Start of Data in this exercise

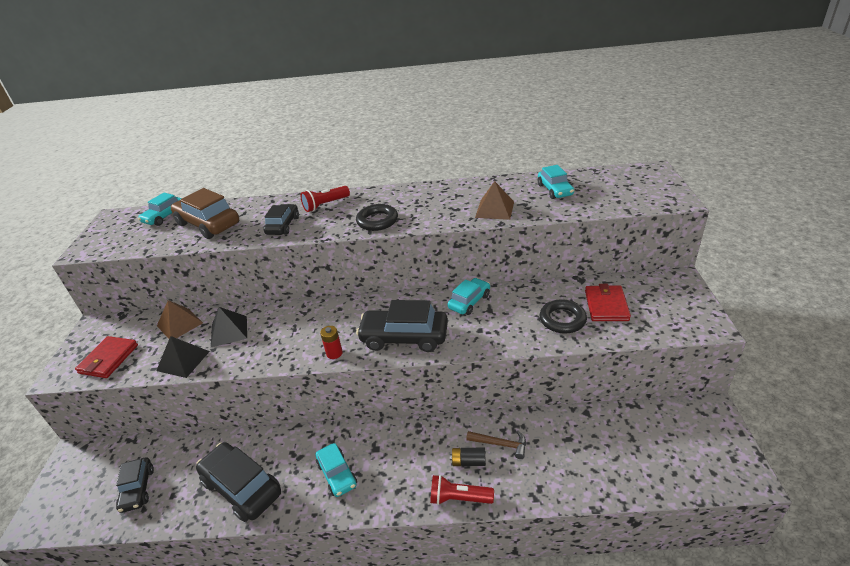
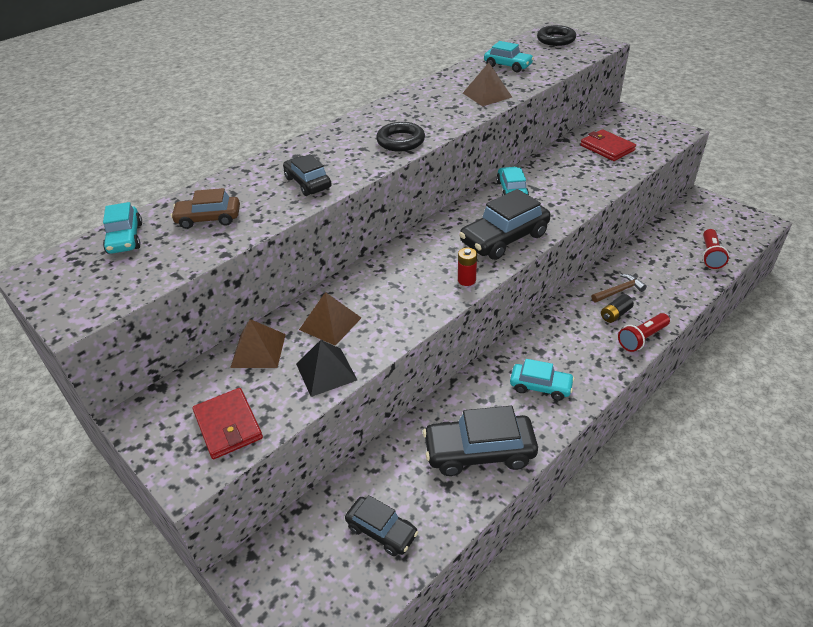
camera: 45 degrees left, 5 degrees up
(208, 224) = (208, 219): brown car -> brown car, size x0.61
(229, 331) = (330, 323): black pyramid -> brown pyramid
(325, 205) = (319, 150): red flashlight -> red flashlight (710, 255)
(562, 319) = (594, 169): black ring -> black ring (556, 39)

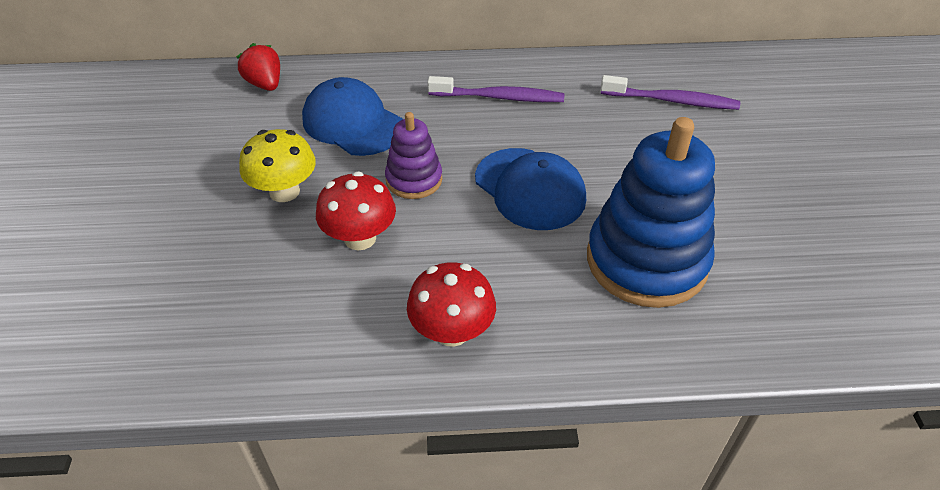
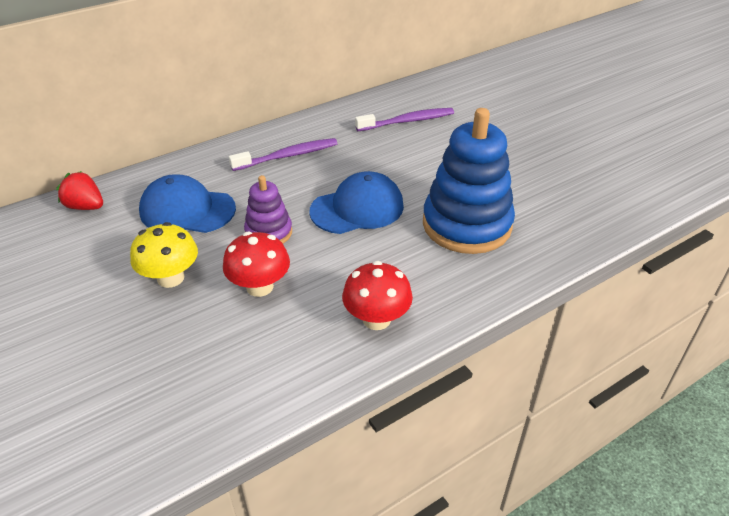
camera: 30 degrees left, 5 degrees down
(530, 189) = (357, 208): blue cap -> blue cap turned 45 degrees counterclockwise

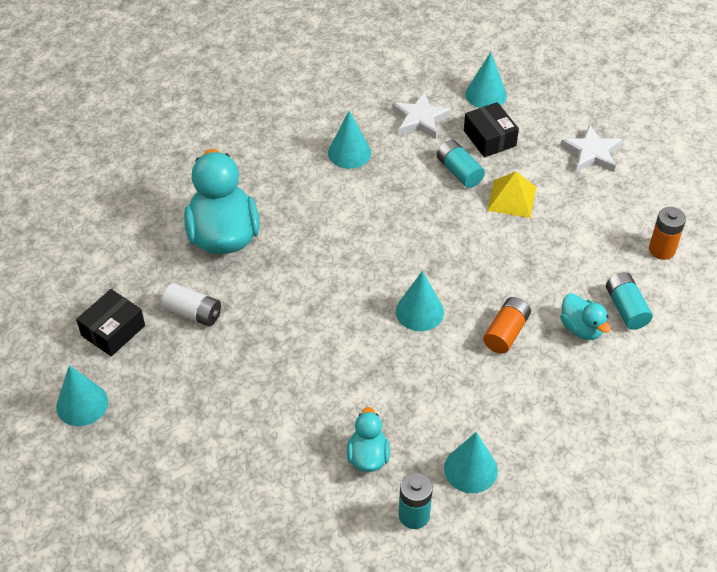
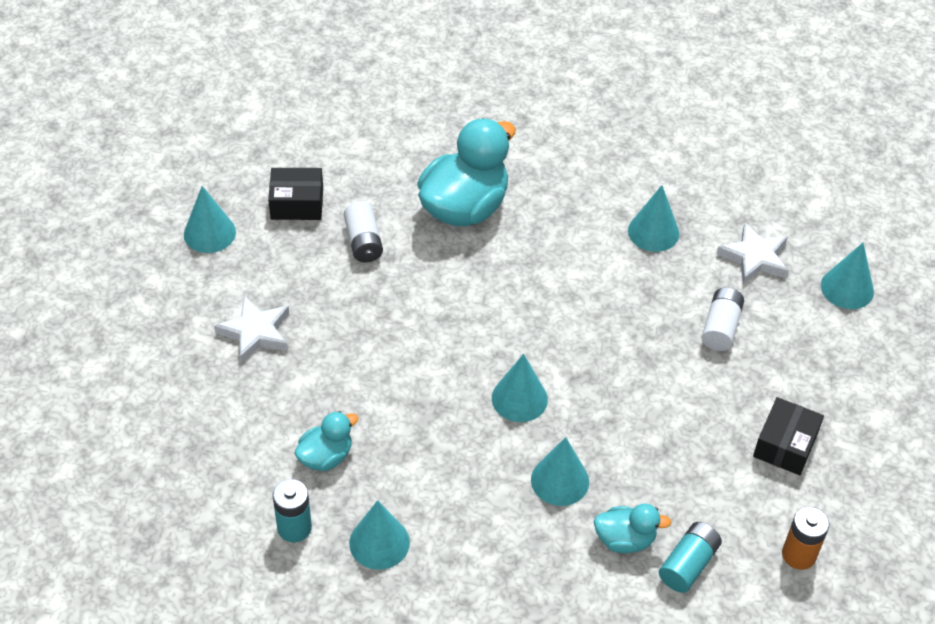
camera: 50 degrees right, 0 degrees up
(459, 172) = (720, 328): turquoise battery -> white battery
(489, 138) = (791, 325): black box -> black box (785, 445)
(506, 332) = (560, 480): orange battery -> turquoise cone
(511, 198) = (732, 389): yellow pyramid -> none
(581, 328) = (625, 539): turquoise duck -> turquoise duck turned 105 degrees counterclockwise
(591, 153) = (866, 421): white star -> white star (255, 332)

End of Data in this exercise

About this task: Return the number of lines in the data above that include the word "white", and nothing else.

Response area: 2